INSTRUCTIONS TO FOLLOW: When you copy the listing, skip the images and return each line verbatim.

RECORDS SHOWN:
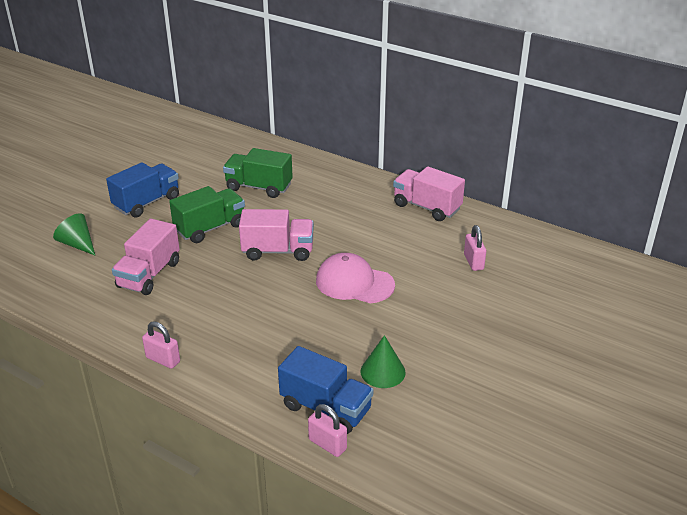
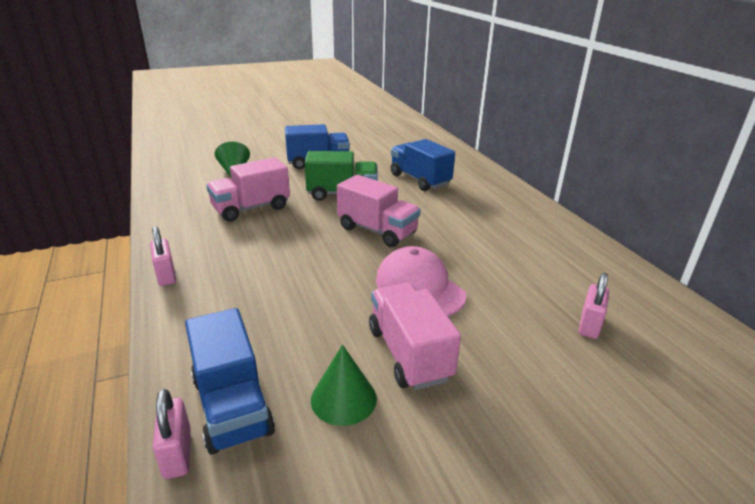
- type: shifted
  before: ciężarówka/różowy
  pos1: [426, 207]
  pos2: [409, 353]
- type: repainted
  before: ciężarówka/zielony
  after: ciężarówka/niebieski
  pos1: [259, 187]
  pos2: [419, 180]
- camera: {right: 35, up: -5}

WRITTEN SOLUTION:
- type: shifted
  before: ciężarówka/różowy
  pos1: [426, 207]
  pos2: [409, 353]
- type: repainted
  before: ciężarówka/zielony
  after: ciężarówka/niebieski
  pos1: [259, 187]
  pos2: [419, 180]
- camera: {right: 35, up: -5}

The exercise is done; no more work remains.